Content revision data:
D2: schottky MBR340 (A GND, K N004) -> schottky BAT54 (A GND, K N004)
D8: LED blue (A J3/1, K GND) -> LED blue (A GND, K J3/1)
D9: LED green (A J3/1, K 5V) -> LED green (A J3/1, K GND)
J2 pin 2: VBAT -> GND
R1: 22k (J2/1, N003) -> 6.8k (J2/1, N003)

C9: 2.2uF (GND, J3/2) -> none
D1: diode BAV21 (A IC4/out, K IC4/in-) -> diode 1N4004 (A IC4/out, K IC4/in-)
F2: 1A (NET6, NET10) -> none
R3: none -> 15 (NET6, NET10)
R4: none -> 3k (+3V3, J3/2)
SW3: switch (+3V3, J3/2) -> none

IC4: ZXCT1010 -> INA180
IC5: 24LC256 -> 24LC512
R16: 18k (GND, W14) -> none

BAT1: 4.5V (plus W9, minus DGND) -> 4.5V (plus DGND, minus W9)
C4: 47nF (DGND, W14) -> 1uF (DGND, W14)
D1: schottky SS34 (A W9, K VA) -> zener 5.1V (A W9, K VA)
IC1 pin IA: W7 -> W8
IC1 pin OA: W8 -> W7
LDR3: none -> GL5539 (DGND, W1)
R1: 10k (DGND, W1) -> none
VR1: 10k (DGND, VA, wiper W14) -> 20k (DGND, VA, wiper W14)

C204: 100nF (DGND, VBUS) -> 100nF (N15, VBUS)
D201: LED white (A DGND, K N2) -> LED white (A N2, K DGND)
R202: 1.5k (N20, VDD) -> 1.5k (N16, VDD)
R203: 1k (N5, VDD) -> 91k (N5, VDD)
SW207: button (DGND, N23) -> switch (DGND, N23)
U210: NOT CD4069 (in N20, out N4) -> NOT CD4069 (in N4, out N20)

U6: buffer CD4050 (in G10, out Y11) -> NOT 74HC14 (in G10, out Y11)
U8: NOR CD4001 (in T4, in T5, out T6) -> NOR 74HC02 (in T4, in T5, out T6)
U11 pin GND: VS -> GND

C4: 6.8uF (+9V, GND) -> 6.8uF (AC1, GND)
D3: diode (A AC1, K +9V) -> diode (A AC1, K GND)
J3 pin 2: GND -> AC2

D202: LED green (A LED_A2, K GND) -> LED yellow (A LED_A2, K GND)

**Aim of the task**
Copy exactly the lines from the one containing "D201: LED white" through the last line of the records, both included, and nothing else.

**Answer box**
D201: LED white (A DGND, K N2) -> LED white (A N2, K DGND)
R202: 1.5k (N20, VDD) -> 1.5k (N16, VDD)
R203: 1k (N5, VDD) -> 91k (N5, VDD)
SW207: button (DGND, N23) -> switch (DGND, N23)
U210: NOT CD4069 (in N20, out N4) -> NOT CD4069 (in N4, out N20)

U6: buffer CD4050 (in G10, out Y11) -> NOT 74HC14 (in G10, out Y11)
U8: NOR CD4001 (in T4, in T5, out T6) -> NOR 74HC02 (in T4, in T5, out T6)
U11 pin GND: VS -> GND

C4: 6.8uF (+9V, GND) -> 6.8uF (AC1, GND)
D3: diode (A AC1, K +9V) -> diode (A AC1, K GND)
J3 pin 2: GND -> AC2

D202: LED green (A LED_A2, K GND) -> LED yellow (A LED_A2, K GND)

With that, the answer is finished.